Start of Block
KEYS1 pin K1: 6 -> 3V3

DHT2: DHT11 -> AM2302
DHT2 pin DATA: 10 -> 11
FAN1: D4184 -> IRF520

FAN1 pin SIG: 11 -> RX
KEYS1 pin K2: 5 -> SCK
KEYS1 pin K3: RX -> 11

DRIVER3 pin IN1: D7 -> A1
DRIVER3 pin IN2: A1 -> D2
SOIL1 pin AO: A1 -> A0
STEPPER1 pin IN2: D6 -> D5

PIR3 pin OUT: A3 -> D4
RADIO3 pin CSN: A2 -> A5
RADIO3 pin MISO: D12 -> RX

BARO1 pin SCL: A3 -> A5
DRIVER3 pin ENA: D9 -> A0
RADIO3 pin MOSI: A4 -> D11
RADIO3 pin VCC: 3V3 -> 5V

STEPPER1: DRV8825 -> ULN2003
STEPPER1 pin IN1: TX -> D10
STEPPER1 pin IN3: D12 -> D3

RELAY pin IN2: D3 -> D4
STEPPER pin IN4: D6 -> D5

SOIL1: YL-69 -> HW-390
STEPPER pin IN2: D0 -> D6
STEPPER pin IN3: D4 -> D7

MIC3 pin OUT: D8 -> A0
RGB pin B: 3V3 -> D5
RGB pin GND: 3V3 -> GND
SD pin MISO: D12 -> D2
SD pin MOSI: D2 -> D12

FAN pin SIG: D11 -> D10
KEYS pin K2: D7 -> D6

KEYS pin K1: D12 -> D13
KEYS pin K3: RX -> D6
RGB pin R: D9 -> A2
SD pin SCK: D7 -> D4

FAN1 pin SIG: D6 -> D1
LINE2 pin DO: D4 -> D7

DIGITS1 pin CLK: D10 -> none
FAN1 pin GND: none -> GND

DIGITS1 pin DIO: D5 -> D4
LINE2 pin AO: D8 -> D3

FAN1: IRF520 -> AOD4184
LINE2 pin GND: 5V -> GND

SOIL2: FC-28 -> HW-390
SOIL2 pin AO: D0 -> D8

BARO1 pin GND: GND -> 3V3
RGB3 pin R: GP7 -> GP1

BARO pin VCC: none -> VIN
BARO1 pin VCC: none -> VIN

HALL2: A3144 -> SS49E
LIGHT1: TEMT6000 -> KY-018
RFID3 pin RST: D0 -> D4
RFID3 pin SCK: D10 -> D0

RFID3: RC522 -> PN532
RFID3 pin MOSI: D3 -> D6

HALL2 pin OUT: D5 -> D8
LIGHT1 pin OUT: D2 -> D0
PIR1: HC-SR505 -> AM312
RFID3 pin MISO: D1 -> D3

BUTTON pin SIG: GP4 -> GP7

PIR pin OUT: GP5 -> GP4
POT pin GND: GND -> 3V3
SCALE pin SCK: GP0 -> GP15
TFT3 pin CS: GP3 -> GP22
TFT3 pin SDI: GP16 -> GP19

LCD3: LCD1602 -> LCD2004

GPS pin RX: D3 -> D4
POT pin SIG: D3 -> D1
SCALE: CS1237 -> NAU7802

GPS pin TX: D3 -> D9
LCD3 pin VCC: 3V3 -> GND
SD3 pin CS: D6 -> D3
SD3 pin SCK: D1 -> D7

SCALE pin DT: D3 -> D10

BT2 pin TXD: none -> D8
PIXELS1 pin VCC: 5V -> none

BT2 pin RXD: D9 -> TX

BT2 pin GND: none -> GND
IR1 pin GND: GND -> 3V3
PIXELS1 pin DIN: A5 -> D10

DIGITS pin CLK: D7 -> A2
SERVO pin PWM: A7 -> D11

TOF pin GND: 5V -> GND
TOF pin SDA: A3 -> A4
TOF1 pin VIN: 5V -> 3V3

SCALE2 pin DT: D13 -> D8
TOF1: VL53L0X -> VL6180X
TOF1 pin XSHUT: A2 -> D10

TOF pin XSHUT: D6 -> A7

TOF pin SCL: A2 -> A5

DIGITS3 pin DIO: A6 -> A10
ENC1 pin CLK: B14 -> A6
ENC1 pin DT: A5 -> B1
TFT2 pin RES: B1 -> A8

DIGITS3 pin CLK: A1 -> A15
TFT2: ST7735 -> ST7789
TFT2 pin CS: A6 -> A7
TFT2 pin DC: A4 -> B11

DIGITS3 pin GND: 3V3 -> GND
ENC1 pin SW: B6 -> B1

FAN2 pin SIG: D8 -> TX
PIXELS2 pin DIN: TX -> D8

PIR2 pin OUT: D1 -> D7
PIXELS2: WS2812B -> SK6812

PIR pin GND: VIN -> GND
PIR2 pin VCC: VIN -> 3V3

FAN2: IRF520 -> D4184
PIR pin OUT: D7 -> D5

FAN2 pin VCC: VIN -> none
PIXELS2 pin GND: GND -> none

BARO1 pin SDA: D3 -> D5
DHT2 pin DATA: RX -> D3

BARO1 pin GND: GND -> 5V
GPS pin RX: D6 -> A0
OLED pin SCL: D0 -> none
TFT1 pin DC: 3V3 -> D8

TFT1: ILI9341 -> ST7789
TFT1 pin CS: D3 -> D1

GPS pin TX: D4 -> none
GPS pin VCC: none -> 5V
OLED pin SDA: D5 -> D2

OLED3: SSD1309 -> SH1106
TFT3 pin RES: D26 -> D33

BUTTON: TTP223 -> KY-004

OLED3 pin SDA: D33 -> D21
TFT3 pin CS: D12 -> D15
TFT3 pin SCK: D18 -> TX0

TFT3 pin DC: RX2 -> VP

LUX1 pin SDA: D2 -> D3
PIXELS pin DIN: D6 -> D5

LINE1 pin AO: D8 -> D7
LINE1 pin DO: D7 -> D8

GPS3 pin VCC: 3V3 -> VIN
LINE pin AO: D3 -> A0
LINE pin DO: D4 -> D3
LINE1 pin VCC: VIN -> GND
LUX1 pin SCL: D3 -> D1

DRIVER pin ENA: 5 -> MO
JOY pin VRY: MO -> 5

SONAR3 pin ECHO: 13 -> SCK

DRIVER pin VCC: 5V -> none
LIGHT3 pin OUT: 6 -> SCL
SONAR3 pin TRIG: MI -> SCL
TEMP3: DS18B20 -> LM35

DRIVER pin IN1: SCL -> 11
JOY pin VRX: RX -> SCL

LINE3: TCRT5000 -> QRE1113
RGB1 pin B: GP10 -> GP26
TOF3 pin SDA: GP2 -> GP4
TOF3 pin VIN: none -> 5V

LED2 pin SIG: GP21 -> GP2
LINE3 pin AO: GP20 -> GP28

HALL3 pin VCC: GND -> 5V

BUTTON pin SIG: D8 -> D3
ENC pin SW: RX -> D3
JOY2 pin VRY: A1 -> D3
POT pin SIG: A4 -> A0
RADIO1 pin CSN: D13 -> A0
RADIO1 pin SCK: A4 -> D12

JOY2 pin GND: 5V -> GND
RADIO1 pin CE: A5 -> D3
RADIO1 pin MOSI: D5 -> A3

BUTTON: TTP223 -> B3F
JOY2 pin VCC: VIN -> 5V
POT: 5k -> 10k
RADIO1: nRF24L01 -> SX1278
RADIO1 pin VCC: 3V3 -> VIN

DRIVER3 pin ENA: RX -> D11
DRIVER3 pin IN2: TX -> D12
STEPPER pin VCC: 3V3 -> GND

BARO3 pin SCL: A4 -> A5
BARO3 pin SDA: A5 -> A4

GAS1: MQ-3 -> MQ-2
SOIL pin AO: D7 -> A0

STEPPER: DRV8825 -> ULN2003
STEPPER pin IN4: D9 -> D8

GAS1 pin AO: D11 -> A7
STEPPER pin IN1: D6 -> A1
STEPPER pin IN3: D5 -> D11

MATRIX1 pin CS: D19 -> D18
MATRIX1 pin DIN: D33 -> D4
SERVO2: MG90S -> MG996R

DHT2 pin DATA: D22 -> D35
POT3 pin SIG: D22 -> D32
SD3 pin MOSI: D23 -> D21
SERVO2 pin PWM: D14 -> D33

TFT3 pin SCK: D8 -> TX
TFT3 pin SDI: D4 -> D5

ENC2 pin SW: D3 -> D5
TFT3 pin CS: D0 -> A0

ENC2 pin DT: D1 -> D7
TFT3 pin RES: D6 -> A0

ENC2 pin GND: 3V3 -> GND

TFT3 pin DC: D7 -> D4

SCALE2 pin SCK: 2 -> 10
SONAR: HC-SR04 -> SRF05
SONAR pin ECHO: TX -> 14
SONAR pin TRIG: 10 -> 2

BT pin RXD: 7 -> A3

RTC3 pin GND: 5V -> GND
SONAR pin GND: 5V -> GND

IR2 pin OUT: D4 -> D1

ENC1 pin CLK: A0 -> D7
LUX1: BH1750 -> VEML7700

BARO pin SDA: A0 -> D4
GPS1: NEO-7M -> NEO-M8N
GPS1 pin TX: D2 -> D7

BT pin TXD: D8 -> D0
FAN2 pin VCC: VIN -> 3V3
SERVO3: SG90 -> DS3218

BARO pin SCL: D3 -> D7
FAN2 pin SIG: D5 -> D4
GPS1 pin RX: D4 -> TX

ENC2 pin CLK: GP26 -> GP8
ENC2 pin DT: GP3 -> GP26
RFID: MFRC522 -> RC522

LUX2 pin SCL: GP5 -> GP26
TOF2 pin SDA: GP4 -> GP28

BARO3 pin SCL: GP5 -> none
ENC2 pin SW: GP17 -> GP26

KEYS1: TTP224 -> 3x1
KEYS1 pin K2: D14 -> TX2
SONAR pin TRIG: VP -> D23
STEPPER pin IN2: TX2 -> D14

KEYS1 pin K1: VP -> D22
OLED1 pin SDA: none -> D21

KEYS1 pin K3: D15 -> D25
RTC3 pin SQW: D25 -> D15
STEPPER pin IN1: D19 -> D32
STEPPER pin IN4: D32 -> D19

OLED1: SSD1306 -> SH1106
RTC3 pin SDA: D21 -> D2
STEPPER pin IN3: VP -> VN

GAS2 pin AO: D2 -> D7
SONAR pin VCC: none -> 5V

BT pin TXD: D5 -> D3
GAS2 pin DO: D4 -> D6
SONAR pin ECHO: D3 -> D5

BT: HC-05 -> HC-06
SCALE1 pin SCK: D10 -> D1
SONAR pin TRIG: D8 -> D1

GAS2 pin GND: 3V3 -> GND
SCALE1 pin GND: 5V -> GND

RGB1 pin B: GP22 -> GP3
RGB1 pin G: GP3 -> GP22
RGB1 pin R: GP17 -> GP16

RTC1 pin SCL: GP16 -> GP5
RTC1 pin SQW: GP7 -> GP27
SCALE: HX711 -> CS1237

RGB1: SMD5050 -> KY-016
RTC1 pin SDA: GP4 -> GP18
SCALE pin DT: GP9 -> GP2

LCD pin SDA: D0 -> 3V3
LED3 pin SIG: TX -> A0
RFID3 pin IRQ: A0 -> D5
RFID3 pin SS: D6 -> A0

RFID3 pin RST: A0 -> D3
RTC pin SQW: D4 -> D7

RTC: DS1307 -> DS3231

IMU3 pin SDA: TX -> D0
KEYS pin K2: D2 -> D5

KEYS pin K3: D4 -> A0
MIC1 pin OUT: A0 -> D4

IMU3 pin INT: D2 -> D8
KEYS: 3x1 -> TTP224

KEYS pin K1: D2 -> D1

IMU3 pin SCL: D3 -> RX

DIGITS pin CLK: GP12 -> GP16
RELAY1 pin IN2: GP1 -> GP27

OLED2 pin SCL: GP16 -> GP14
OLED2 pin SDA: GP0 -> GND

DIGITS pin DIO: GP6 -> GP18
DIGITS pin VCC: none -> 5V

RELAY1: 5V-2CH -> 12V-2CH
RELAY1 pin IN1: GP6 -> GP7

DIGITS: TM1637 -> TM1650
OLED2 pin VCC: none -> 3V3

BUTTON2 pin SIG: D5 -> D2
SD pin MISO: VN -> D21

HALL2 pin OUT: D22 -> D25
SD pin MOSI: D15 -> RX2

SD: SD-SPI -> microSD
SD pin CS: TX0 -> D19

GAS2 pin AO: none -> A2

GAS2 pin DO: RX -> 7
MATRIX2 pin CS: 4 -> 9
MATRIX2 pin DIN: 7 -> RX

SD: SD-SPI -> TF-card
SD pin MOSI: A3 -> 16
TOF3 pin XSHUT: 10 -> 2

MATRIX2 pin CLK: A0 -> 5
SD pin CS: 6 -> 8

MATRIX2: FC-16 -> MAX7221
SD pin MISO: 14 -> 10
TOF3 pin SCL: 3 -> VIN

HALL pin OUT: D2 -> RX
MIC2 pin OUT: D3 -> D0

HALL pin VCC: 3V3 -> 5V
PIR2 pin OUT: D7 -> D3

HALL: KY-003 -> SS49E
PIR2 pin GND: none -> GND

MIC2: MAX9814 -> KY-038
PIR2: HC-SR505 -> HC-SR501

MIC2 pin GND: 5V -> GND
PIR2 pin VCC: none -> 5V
End of Block
* What the task asks:
What do the lines above say from the one containing "HALL2 pin OUT: D22 -> D25" down to the one containing "TOF3 pin SCL: 3 -> VIN"? Return them exactly, both end lines included, and only them.

* Answer box:
HALL2 pin OUT: D22 -> D25
SD pin MOSI: D15 -> RX2

SD: SD-SPI -> microSD
SD pin CS: TX0 -> D19

GAS2 pin AO: none -> A2

GAS2 pin DO: RX -> 7
MATRIX2 pin CS: 4 -> 9
MATRIX2 pin DIN: 7 -> RX

SD: SD-SPI -> TF-card
SD pin MOSI: A3 -> 16
TOF3 pin XSHUT: 10 -> 2

MATRIX2 pin CLK: A0 -> 5
SD pin CS: 6 -> 8

MATRIX2: FC-16 -> MAX7221
SD pin MISO: 14 -> 10
TOF3 pin SCL: 3 -> VIN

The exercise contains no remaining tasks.